The task:
Please output the rows below from the line with "brown circle: moved 6 px up" to the line with "gray semicircle: moved 1 px left, 1 px up", including both of those lines, with the wording unchanged. Leave out the pictures.

Available data:
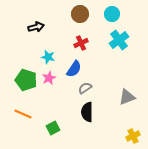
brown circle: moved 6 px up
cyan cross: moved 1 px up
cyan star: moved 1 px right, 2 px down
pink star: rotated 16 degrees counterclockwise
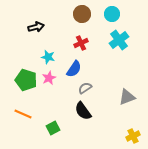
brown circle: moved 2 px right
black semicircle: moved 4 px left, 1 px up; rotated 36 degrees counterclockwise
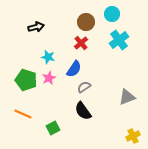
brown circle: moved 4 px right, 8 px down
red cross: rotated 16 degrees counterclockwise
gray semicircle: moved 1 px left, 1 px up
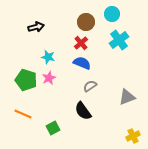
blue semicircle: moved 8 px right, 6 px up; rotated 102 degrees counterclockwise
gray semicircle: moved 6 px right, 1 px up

---

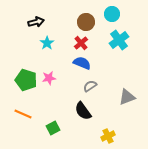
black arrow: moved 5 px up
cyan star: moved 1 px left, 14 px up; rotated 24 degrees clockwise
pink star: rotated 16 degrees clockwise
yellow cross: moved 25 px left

* * *

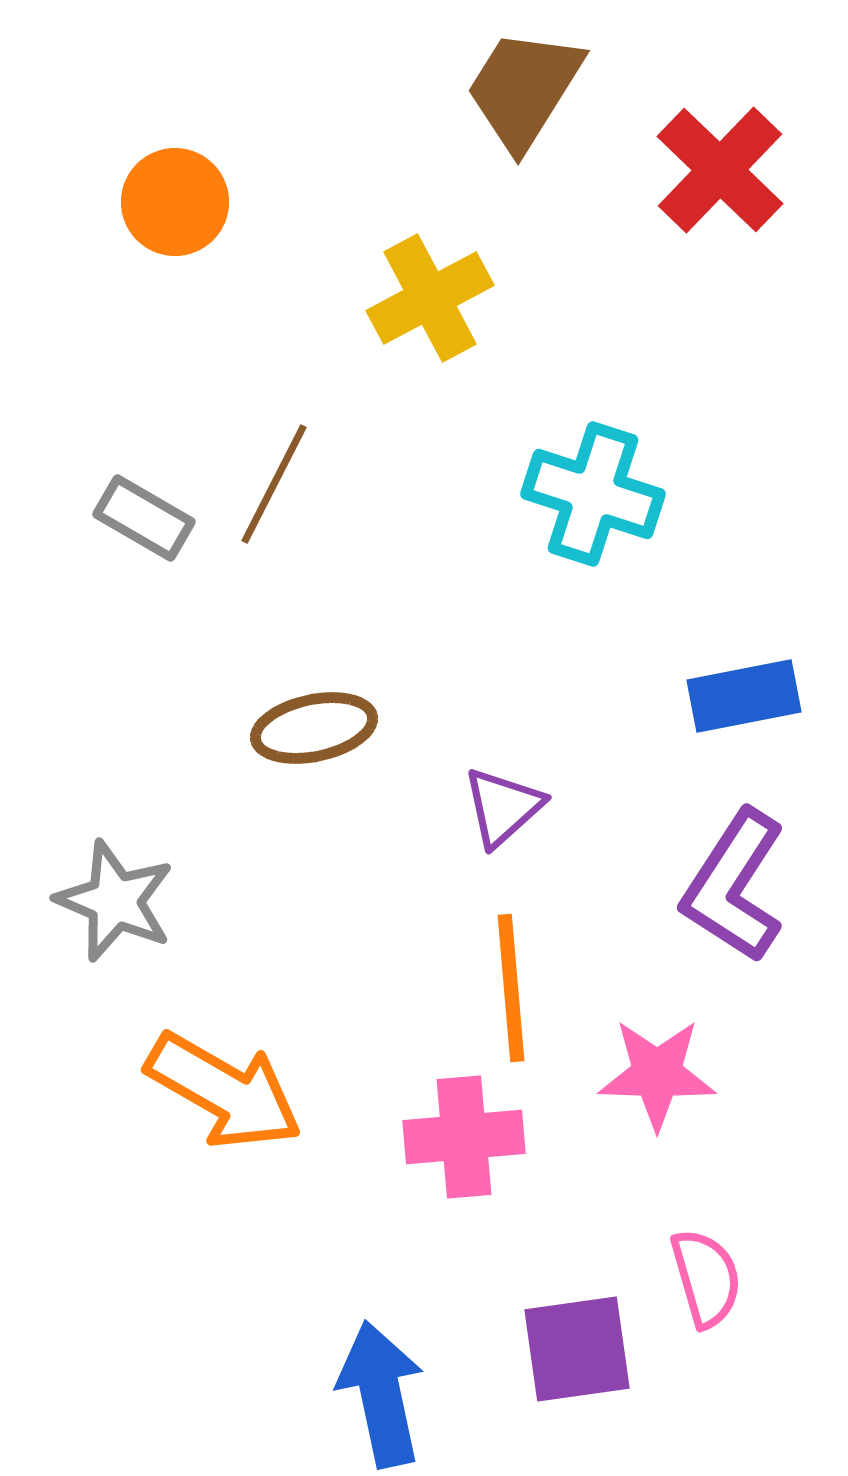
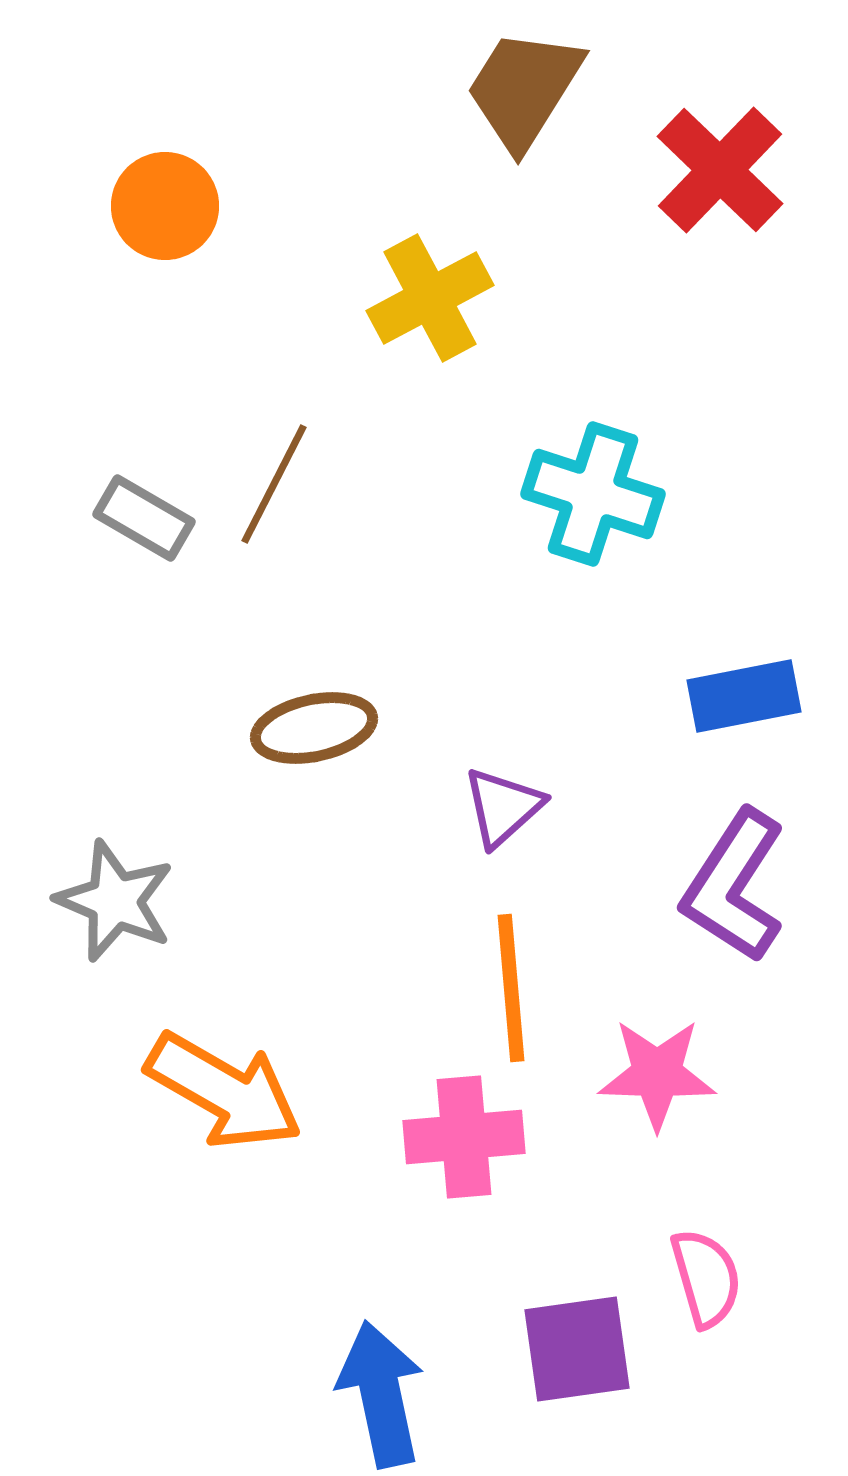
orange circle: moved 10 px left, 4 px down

Correct result:
brown circle: moved 6 px up
cyan cross: moved 1 px up
cyan star: moved 1 px right, 2 px down
pink star: rotated 16 degrees counterclockwise
brown circle: moved 2 px right
black semicircle: moved 4 px left, 1 px up; rotated 36 degrees counterclockwise
brown circle: moved 4 px right, 8 px down
red cross: rotated 16 degrees counterclockwise
gray semicircle: moved 1 px left, 1 px up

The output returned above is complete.